◆ DATA PROVIDED:
───
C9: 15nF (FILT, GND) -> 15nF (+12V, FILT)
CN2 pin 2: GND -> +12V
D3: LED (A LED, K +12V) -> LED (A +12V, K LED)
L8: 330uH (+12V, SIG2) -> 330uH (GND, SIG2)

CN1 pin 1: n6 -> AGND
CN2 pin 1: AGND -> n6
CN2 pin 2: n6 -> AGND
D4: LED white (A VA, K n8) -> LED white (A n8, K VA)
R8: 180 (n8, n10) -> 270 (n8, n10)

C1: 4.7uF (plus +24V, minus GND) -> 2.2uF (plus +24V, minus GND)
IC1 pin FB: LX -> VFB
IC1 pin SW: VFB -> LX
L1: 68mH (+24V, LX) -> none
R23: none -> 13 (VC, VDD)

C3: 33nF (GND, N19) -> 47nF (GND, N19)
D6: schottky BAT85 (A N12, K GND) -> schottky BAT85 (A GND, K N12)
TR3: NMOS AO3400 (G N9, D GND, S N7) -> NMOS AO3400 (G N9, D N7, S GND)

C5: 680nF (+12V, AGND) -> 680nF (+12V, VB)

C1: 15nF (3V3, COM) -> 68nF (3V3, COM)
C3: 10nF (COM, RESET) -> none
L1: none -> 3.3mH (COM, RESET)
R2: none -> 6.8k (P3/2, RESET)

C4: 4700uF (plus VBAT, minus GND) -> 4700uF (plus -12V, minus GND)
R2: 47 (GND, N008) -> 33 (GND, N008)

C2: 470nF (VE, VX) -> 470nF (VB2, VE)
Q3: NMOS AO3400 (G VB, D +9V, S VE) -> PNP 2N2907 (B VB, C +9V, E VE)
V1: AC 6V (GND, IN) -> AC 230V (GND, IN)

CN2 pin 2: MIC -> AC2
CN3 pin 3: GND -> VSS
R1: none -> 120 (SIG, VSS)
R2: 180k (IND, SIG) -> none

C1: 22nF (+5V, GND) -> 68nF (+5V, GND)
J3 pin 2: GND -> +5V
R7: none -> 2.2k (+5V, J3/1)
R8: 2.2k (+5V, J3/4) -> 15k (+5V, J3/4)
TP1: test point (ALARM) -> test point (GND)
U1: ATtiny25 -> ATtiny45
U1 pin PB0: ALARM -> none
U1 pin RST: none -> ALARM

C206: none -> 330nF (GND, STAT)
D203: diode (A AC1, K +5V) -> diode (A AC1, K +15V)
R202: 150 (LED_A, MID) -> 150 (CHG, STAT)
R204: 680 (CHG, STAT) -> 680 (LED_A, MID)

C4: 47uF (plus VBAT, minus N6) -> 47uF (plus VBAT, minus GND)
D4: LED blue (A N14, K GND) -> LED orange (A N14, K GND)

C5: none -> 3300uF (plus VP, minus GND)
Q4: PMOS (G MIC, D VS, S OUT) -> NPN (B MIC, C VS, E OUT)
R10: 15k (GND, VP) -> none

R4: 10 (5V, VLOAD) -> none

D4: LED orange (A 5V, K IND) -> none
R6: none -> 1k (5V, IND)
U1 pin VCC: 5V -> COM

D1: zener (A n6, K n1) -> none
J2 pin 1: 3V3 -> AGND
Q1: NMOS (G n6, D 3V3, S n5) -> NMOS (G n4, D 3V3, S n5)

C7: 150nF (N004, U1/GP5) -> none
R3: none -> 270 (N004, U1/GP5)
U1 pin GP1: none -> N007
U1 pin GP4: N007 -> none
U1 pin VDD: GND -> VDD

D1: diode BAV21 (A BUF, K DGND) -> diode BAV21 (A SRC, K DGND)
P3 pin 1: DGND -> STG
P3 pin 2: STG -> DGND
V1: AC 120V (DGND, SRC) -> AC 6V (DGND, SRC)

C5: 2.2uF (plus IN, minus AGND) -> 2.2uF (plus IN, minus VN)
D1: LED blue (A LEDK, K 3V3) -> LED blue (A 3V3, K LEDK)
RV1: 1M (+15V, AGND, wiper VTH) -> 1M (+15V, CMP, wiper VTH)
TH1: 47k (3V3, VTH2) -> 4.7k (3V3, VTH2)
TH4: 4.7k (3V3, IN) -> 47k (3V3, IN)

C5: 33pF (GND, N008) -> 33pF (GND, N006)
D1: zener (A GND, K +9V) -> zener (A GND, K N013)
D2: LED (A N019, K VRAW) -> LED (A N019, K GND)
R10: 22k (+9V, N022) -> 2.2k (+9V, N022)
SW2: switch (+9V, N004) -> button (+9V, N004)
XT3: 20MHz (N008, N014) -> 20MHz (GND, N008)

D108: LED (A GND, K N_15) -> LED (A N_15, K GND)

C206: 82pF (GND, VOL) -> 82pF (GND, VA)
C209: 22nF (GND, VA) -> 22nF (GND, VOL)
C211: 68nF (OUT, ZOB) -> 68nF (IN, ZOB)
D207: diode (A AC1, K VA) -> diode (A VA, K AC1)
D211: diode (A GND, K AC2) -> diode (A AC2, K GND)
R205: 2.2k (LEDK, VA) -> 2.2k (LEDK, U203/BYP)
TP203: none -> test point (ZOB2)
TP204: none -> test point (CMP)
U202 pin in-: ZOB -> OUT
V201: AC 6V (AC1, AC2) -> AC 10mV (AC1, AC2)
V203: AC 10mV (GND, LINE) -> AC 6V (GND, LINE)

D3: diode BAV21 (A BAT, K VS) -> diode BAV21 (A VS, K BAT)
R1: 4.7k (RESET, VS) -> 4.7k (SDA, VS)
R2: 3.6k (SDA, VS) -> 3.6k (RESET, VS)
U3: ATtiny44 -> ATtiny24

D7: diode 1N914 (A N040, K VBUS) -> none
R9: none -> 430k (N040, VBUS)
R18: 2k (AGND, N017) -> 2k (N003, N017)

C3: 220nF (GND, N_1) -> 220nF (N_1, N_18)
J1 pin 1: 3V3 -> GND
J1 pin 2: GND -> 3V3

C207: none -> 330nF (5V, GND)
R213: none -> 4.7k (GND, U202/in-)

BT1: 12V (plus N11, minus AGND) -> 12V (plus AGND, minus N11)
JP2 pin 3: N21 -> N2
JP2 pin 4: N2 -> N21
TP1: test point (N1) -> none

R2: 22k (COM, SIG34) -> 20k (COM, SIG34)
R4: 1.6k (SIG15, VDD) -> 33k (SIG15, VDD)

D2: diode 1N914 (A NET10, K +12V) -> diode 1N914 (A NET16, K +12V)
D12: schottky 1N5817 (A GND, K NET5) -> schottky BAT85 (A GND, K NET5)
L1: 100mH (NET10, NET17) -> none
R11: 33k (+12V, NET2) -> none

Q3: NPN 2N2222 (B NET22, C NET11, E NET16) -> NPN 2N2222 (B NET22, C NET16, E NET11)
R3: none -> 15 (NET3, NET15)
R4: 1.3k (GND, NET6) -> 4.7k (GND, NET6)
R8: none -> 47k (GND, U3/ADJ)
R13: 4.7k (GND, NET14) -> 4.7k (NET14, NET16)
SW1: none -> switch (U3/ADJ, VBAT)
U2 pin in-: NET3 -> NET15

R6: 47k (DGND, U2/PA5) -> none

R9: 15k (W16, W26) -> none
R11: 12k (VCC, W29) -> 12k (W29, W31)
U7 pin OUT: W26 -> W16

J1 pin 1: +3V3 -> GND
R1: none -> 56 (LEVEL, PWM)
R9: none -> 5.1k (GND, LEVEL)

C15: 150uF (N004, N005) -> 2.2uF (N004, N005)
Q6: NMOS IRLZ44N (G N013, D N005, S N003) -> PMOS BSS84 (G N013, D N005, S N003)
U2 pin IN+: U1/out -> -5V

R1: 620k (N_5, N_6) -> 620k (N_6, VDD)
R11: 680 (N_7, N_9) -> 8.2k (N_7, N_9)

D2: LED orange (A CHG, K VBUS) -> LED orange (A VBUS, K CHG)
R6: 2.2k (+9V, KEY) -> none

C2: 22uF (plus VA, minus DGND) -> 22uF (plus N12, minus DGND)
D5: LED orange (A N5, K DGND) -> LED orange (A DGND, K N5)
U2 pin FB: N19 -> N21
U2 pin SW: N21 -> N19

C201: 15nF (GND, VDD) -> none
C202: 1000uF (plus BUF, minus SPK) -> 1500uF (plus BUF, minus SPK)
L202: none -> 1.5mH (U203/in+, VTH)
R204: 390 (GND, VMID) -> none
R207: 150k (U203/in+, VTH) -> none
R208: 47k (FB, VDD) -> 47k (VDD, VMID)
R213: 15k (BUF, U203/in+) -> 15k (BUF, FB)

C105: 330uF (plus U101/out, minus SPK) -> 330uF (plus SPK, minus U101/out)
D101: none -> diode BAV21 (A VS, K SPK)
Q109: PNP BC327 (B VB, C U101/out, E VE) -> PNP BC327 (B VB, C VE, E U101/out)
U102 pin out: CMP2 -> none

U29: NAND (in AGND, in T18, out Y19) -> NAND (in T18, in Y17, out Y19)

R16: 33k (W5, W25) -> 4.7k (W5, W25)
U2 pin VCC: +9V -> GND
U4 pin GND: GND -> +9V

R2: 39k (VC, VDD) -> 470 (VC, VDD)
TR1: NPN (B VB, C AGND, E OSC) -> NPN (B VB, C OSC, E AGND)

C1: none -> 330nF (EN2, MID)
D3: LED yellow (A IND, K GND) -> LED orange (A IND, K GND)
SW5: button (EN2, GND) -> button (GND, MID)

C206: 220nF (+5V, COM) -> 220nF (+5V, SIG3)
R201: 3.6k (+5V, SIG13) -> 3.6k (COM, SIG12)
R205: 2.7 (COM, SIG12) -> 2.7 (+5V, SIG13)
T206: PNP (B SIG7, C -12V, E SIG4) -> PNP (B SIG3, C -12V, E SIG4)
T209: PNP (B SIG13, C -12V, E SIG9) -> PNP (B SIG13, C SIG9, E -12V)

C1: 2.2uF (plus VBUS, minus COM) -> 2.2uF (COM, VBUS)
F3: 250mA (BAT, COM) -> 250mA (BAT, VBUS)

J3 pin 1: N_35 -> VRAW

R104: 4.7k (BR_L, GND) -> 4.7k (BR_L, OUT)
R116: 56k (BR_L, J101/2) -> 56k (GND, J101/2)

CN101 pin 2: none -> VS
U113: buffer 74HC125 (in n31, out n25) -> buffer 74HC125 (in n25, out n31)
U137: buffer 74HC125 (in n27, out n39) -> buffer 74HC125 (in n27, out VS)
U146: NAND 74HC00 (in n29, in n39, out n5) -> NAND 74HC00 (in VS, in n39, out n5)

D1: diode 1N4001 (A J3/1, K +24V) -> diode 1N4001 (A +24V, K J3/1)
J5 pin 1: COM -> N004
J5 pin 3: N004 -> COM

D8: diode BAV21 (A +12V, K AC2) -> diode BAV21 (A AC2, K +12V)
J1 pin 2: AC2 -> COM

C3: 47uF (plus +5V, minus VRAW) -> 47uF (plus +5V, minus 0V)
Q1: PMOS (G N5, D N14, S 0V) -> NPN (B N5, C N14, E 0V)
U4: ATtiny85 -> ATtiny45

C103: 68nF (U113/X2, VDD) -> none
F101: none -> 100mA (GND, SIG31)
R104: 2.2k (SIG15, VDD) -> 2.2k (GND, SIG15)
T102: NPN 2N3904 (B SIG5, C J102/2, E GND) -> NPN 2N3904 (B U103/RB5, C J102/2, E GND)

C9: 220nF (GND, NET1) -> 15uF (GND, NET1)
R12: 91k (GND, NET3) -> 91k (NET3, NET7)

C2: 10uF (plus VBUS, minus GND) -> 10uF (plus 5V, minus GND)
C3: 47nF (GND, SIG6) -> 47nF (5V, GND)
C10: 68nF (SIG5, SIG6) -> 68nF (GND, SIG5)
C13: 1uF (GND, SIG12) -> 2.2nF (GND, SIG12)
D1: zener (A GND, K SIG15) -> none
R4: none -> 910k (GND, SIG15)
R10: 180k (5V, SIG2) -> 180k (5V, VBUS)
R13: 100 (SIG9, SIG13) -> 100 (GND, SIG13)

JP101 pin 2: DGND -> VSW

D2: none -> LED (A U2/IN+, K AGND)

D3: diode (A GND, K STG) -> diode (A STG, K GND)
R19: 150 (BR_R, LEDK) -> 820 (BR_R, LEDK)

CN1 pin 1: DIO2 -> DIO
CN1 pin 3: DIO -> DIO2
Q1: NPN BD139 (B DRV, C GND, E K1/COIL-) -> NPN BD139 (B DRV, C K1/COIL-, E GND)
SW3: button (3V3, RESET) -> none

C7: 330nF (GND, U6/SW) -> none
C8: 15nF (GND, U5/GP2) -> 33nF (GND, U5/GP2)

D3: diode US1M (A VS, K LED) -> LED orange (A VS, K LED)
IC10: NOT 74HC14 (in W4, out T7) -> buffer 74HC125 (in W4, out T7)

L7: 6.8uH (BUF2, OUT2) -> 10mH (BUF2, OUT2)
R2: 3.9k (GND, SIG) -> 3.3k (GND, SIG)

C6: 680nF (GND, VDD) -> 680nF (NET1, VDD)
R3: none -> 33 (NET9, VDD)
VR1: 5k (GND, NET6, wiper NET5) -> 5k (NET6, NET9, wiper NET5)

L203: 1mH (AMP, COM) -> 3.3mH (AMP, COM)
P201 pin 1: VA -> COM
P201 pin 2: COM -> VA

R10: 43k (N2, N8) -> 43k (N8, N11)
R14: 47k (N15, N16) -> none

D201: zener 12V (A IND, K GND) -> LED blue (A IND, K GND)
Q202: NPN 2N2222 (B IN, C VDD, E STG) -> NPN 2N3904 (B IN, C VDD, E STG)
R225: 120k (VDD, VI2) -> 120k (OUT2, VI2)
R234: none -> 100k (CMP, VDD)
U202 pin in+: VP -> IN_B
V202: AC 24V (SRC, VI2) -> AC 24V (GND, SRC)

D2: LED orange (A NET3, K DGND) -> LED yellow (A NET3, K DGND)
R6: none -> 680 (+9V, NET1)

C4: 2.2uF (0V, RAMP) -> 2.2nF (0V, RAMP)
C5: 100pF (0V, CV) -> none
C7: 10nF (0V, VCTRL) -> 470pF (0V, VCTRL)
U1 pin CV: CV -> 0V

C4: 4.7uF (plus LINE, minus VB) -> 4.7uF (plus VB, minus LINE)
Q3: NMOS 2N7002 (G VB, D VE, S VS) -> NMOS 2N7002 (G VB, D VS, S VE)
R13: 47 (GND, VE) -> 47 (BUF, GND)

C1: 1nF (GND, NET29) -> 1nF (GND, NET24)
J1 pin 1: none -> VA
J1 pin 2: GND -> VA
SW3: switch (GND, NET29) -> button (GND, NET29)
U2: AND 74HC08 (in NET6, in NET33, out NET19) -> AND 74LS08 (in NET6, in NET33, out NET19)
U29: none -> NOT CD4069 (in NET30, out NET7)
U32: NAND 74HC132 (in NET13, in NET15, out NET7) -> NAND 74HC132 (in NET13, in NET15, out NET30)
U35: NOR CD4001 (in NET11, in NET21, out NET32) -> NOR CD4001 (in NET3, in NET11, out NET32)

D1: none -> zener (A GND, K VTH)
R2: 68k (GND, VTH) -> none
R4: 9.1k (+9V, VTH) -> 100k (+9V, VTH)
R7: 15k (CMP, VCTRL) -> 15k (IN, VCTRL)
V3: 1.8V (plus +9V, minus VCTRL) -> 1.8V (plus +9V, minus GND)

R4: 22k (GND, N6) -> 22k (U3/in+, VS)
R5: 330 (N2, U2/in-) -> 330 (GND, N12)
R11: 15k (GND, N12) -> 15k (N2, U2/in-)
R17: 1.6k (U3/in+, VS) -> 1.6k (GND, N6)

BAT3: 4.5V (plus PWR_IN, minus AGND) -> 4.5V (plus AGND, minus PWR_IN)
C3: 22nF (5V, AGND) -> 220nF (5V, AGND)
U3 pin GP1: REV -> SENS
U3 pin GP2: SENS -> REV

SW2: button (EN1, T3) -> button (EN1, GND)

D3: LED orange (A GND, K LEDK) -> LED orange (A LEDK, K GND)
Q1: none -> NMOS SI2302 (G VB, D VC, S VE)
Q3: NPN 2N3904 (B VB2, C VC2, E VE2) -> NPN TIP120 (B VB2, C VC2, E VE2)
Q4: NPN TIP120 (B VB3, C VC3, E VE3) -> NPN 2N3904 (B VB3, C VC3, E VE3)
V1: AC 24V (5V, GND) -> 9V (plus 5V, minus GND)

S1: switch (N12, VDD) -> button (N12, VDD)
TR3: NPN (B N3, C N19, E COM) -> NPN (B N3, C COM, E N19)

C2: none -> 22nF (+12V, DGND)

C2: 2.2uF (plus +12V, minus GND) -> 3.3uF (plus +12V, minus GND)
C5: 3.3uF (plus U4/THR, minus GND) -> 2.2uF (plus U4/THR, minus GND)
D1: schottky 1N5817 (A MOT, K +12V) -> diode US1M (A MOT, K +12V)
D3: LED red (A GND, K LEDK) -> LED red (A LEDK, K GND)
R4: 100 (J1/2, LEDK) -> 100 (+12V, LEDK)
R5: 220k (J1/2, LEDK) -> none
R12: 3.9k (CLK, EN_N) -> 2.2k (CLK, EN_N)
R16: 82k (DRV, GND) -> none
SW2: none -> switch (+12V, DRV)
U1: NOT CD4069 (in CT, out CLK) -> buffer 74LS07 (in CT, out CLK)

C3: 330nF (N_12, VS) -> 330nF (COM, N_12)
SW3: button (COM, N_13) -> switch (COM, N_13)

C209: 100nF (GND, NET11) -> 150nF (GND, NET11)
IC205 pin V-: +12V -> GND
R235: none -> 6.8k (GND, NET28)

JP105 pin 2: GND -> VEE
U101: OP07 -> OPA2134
───
◆ PROBLEM DESCRIPTION: Starting at the line above that holds "P3 pin 1: DGND -> STG" and ending at the line that holds "R10: 22k (+9V, N022) -> 2.2k (+9V, N022)", transcribe each line exactly and include no other lines.

◆ ANSWER TO THE EXERCISE:
P3 pin 1: DGND -> STG
P3 pin 2: STG -> DGND
V1: AC 120V (DGND, SRC) -> AC 6V (DGND, SRC)

C5: 2.2uF (plus IN, minus AGND) -> 2.2uF (plus IN, minus VN)
D1: LED blue (A LEDK, K 3V3) -> LED blue (A 3V3, K LEDK)
RV1: 1M (+15V, AGND, wiper VTH) -> 1M (+15V, CMP, wiper VTH)
TH1: 47k (3V3, VTH2) -> 4.7k (3V3, VTH2)
TH4: 4.7k (3V3, IN) -> 47k (3V3, IN)

C5: 33pF (GND, N008) -> 33pF (GND, N006)
D1: zener (A GND, K +9V) -> zener (A GND, K N013)
D2: LED (A N019, K VRAW) -> LED (A N019, K GND)
R10: 22k (+9V, N022) -> 2.2k (+9V, N022)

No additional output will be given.